_Input data:_
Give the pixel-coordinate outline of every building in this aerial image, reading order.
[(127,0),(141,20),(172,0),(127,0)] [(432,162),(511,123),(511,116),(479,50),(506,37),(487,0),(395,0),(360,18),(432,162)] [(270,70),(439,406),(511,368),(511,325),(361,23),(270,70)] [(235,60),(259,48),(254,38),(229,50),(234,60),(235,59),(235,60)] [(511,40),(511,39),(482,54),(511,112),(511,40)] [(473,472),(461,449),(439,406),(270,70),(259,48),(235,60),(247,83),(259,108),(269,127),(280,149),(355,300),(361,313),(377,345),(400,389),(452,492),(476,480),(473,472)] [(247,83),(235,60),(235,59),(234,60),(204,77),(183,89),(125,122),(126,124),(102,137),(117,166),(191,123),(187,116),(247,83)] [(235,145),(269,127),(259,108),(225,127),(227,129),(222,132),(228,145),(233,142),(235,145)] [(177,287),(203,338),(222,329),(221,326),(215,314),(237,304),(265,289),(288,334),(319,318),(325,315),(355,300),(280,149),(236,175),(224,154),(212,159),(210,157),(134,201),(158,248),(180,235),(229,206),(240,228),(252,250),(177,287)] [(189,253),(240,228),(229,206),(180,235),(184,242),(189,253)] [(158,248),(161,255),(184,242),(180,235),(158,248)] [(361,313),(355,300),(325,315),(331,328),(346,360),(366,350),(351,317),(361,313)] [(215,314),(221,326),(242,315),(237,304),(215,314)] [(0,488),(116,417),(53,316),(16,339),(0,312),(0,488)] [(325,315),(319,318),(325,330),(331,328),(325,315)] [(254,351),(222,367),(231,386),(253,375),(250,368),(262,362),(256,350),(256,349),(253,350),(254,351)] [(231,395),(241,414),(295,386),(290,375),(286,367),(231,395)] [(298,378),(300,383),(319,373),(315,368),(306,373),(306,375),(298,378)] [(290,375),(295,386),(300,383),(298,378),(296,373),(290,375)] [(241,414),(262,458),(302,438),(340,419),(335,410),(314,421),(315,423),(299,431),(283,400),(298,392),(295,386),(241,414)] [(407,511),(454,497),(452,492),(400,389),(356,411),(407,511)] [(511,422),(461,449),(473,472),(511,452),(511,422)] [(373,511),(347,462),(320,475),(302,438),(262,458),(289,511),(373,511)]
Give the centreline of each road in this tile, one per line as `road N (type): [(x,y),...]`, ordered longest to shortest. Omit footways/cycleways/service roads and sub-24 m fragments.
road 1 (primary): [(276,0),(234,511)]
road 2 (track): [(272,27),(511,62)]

_What needs to be done:_
Find each line in the listing above that contains the string "Give", and copy those lines in full. Case counts, so a match must have the same uppercase and lowercase letters.

_Response to this task:_
Give the pixel-coordinate outline of every building in this aerial image, reading order.
Give the centreline of each road in this tile, one per line as `road N (type): [(x,y),...]`, ordered longest to shortest. Omit footways/cycleways/service roads and sub-24 m fragments.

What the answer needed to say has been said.